Look through the data below for the line with "(559, 461) = (426, 277): pink" and the line with "(970, 331) = (832, 233): purple box -> none", then output those two and all lines in between, exactly as written.

▸ Data under study
*****
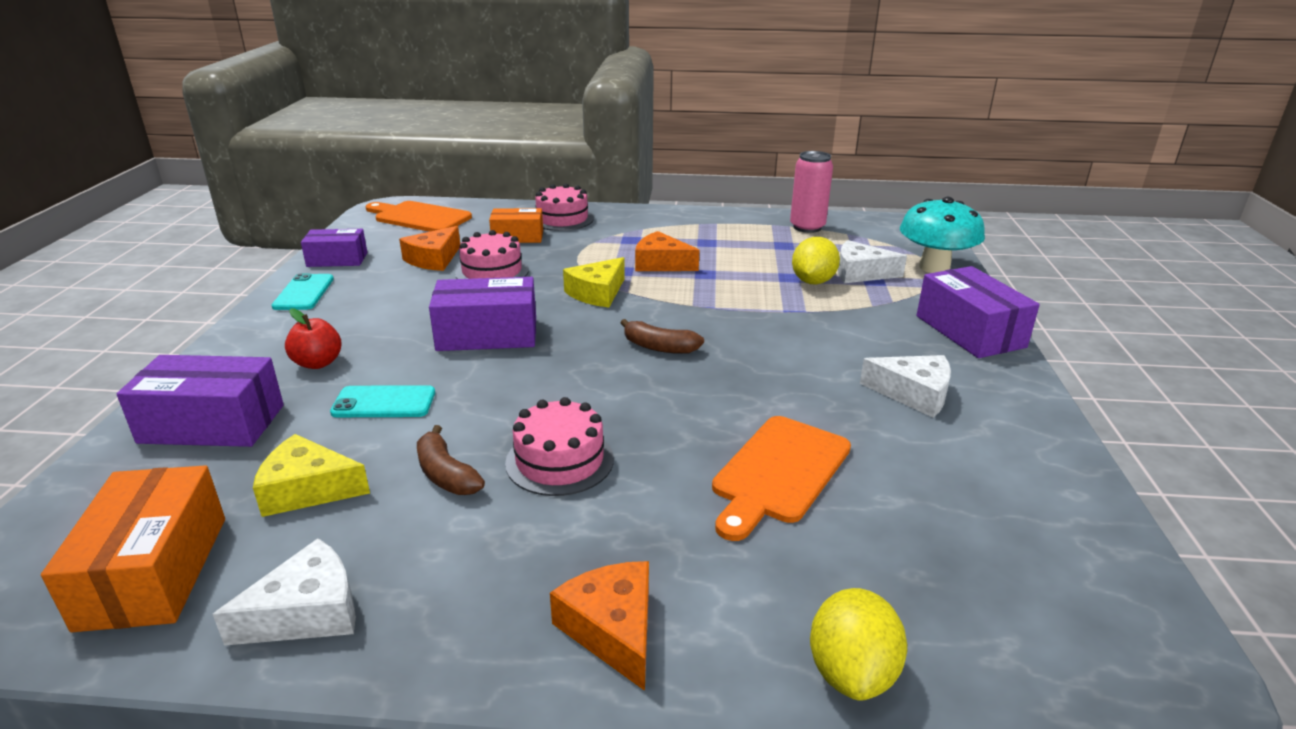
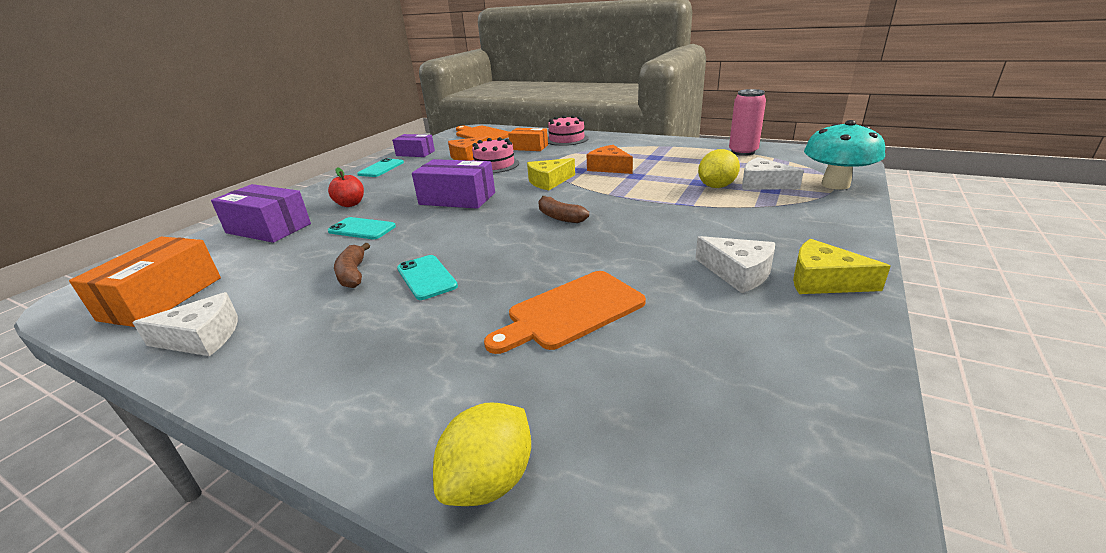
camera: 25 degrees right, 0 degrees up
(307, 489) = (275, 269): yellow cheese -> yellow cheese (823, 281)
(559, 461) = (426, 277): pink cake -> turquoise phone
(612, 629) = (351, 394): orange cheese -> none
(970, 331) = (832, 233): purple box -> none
*****
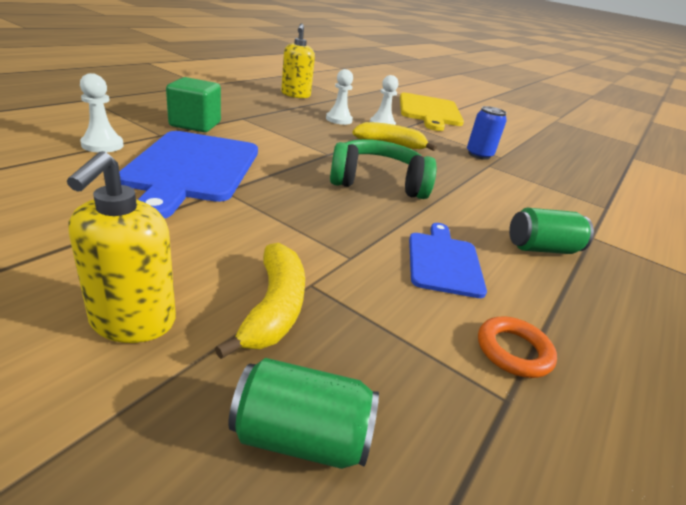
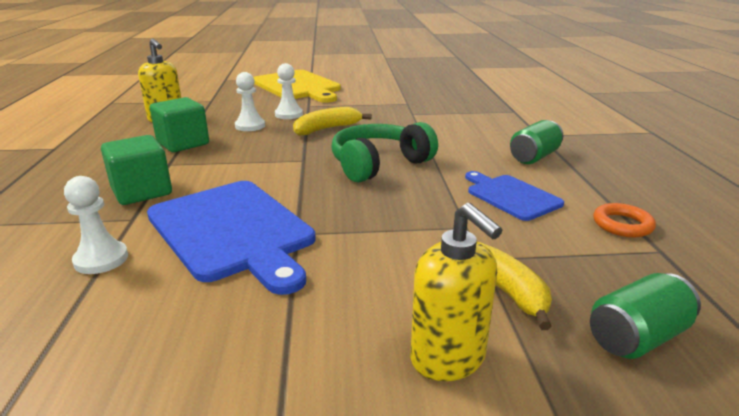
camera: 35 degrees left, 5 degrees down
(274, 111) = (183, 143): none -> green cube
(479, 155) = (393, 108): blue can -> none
*****
▸ Solution
(559, 461) = (426, 277): pink cake -> turquoise phone
(612, 629) = (351, 394): orange cheese -> none
(970, 331) = (832, 233): purple box -> none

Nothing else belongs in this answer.